[Rows taken from a spatial reasoning dataset]
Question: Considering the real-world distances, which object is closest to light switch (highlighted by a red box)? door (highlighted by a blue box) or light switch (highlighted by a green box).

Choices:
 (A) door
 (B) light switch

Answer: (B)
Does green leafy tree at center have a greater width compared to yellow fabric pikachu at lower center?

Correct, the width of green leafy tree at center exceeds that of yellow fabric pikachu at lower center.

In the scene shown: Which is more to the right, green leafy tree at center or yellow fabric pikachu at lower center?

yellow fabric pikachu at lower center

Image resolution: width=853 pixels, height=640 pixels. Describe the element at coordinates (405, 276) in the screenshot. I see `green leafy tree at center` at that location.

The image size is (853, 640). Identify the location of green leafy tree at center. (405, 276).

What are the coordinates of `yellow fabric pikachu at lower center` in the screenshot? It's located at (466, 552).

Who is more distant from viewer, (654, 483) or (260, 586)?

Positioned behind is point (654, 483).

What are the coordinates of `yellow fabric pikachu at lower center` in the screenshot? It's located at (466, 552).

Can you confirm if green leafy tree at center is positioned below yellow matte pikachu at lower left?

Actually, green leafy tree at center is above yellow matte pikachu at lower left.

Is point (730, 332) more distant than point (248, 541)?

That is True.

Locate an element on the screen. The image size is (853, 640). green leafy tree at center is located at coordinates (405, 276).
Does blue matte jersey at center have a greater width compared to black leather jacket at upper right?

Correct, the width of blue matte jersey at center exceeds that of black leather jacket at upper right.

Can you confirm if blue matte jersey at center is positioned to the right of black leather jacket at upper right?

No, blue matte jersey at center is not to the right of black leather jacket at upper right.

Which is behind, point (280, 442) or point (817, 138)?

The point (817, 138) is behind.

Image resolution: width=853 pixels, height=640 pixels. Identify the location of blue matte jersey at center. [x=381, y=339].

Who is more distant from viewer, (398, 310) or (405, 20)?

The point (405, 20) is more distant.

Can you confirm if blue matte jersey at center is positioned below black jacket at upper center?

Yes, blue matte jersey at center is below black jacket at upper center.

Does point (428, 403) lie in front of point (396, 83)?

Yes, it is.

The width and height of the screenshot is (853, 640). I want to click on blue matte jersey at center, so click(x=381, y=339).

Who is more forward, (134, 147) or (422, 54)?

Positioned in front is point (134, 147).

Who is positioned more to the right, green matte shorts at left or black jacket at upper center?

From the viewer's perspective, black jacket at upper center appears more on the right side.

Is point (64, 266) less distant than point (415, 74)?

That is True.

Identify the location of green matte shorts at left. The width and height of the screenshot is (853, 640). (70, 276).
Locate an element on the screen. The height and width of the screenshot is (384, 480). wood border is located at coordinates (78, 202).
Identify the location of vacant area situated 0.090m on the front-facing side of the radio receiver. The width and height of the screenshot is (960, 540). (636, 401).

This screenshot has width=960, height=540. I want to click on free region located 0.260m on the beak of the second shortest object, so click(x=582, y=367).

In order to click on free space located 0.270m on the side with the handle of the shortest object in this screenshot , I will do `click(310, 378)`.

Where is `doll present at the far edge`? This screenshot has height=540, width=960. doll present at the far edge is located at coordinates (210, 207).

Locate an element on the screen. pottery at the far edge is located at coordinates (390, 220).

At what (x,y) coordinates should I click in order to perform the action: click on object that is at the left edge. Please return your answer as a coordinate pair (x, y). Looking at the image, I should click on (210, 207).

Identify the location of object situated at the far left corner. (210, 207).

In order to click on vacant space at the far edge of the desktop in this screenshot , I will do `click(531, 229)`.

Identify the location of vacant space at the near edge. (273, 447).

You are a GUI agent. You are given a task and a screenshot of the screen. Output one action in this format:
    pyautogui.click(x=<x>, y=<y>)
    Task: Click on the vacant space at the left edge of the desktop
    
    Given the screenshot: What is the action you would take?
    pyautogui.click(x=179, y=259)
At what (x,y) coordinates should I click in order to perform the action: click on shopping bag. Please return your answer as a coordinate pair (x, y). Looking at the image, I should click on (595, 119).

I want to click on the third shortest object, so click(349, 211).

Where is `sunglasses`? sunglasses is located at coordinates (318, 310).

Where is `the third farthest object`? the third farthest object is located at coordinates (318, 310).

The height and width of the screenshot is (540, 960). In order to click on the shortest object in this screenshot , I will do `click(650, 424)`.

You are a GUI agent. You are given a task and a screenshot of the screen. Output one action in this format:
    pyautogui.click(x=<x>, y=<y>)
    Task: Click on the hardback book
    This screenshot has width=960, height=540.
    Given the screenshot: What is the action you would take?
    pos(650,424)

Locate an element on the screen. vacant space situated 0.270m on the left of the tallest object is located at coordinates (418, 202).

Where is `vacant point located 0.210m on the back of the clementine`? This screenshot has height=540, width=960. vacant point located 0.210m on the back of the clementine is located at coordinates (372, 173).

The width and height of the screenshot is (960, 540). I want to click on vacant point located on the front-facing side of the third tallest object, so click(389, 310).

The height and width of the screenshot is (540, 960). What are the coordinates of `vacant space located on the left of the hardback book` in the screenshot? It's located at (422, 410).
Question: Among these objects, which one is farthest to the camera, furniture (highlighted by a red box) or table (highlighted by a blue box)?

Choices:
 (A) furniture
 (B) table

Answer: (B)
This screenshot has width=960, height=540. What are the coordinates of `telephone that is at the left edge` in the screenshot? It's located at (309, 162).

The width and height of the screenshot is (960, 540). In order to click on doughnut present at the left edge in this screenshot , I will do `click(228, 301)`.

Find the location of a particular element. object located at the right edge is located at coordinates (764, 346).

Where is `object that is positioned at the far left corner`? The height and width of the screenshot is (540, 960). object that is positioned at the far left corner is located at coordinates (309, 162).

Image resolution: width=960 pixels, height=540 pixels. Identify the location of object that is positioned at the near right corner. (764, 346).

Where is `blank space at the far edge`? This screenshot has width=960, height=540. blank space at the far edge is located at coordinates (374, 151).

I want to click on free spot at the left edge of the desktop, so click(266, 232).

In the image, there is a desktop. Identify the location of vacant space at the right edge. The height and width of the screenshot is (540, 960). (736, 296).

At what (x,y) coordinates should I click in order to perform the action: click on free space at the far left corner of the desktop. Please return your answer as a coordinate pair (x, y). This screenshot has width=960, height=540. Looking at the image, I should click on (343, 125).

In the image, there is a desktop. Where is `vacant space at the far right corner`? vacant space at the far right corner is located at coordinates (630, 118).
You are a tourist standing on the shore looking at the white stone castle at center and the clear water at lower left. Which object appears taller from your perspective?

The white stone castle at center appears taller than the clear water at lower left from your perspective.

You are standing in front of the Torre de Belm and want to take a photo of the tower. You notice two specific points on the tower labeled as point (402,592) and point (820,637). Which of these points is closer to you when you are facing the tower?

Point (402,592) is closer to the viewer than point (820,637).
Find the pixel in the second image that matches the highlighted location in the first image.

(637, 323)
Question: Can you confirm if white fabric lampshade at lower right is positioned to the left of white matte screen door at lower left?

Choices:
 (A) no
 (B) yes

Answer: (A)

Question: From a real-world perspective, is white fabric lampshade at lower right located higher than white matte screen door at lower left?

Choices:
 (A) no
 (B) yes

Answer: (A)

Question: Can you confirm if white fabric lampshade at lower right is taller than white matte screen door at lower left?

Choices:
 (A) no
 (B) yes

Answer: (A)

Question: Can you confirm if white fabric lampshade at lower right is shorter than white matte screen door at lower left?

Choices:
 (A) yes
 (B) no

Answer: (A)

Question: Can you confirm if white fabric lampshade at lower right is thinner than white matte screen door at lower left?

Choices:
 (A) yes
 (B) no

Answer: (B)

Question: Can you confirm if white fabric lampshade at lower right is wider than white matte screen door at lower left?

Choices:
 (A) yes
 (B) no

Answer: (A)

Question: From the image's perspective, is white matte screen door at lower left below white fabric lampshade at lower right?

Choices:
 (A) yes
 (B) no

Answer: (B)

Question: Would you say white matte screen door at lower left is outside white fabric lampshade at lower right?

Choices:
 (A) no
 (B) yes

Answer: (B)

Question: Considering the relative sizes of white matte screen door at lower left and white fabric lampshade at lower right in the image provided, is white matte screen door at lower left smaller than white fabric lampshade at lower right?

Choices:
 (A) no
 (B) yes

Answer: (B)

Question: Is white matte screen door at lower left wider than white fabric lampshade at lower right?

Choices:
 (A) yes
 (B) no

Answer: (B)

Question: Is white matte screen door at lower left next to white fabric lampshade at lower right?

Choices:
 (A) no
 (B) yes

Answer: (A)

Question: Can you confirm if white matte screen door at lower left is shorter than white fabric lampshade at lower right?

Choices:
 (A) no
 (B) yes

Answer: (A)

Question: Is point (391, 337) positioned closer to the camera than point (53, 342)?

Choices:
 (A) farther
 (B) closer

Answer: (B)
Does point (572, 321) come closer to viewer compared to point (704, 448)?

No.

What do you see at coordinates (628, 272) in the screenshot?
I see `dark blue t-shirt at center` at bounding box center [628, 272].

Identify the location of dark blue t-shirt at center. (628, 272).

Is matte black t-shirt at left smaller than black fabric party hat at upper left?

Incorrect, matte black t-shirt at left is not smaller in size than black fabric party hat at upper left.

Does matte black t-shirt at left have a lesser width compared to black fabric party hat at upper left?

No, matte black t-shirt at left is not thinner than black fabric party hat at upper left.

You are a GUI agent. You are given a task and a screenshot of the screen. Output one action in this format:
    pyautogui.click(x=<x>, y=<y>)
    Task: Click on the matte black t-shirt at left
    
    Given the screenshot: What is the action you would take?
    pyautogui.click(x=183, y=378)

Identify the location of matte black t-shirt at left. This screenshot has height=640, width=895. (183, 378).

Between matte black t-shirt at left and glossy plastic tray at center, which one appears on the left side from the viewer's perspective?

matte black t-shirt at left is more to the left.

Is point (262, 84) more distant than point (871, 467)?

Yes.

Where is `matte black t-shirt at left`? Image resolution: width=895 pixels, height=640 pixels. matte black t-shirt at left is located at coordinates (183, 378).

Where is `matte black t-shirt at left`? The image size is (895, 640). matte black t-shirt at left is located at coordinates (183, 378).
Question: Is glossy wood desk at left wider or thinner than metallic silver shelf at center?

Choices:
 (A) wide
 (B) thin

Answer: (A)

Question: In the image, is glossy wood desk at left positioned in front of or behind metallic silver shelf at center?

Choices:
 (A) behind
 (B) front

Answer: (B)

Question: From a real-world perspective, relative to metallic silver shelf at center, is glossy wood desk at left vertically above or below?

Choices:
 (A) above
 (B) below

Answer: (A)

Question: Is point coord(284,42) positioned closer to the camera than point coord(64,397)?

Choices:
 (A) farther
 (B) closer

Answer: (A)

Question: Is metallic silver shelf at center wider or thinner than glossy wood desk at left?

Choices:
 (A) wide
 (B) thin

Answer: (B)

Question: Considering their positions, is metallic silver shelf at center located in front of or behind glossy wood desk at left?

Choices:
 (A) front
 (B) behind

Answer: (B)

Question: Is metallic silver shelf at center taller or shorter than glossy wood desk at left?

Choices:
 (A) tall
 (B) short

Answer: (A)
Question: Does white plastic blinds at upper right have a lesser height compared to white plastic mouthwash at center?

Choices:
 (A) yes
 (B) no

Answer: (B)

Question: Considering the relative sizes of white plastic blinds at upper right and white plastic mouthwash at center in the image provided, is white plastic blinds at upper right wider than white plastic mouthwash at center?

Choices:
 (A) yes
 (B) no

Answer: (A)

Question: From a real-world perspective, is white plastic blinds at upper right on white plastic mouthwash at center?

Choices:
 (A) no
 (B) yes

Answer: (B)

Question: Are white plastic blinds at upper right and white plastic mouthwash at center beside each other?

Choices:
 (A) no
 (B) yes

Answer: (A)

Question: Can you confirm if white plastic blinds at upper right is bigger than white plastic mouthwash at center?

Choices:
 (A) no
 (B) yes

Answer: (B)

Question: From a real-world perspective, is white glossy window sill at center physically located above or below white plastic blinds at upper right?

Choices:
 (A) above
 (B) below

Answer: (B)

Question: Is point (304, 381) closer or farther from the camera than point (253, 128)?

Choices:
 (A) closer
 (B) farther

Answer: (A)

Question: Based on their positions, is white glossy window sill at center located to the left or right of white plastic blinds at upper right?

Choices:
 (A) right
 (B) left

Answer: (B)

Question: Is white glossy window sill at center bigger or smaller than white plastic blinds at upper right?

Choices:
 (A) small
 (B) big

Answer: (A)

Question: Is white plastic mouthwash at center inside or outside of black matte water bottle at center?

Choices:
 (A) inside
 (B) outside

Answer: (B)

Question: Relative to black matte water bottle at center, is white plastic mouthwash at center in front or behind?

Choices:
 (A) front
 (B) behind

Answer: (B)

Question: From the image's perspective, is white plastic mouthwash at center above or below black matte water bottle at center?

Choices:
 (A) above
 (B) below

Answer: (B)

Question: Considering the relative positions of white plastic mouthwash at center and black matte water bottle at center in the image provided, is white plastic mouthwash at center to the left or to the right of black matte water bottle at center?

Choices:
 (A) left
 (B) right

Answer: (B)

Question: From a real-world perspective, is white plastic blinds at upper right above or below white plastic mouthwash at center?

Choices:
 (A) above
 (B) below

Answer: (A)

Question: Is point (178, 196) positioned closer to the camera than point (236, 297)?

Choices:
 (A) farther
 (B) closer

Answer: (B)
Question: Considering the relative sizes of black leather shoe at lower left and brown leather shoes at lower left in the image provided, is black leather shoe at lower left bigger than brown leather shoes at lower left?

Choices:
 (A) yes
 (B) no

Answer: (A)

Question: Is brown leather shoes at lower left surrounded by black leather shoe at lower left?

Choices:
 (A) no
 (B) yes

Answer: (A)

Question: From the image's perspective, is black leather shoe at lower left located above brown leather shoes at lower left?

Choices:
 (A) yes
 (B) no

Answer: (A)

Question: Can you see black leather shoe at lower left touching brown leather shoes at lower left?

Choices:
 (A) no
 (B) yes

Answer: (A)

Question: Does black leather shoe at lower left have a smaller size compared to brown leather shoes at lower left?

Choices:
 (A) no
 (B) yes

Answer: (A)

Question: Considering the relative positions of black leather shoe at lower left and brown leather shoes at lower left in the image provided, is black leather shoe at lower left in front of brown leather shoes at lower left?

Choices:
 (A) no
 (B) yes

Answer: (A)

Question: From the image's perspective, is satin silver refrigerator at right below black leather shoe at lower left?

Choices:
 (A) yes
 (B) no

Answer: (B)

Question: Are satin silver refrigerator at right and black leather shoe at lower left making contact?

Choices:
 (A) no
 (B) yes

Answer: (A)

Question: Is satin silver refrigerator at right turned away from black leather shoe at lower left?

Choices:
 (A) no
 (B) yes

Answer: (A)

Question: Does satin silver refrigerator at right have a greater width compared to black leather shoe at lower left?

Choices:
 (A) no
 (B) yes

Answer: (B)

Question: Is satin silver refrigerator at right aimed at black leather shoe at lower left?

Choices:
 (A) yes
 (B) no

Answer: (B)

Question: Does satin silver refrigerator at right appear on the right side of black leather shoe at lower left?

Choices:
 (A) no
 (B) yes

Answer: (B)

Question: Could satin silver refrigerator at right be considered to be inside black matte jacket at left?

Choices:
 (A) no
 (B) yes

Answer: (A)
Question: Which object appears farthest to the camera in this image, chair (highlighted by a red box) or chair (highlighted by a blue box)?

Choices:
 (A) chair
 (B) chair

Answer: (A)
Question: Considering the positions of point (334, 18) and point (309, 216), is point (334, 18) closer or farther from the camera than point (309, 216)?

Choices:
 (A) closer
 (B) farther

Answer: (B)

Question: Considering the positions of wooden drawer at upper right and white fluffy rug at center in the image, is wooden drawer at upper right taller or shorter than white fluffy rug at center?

=== What to do ===
Please copy out the records word for word, starting with their very first line and going on through the line that contains "Does blue matte", with that line included.

=== Final answer ===
Question: Considering the real-world distances, which object is closest to light switch (highlighted by a red box)? door (highlighted by a blue box) or light switch (highlighted by a green box).

Choices:
 (A) door
 (B) light switch

Answer: (B)
Does green leafy tree at center have a greater width compared to yellow fabric pikachu at lower center?

Correct, the width of green leafy tree at center exceeds that of yellow fabric pikachu at lower center.

In the scene shown: Which is more to the right, green leafy tree at center or yellow fabric pikachu at lower center?

yellow fabric pikachu at lower center

Image resolution: width=853 pixels, height=640 pixels. Describe the element at coordinates (405, 276) in the screenshot. I see `green leafy tree at center` at that location.

The image size is (853, 640). Identify the location of green leafy tree at center. (405, 276).

What are the coordinates of `yellow fabric pikachu at lower center` in the screenshot? It's located at (466, 552).

Who is more distant from viewer, (654, 483) or (260, 586)?

Positioned behind is point (654, 483).

What are the coordinates of `yellow fabric pikachu at lower center` in the screenshot? It's located at (466, 552).

Can you confirm if green leafy tree at center is positioned below yellow matte pikachu at lower left?

Actually, green leafy tree at center is above yellow matte pikachu at lower left.

Is point (730, 332) more distant than point (248, 541)?

That is True.

Locate an element on the screen. The image size is (853, 640). green leafy tree at center is located at coordinates (405, 276).
Does blue matte jersey at center have a greater width compared to black leather jacket at upper right?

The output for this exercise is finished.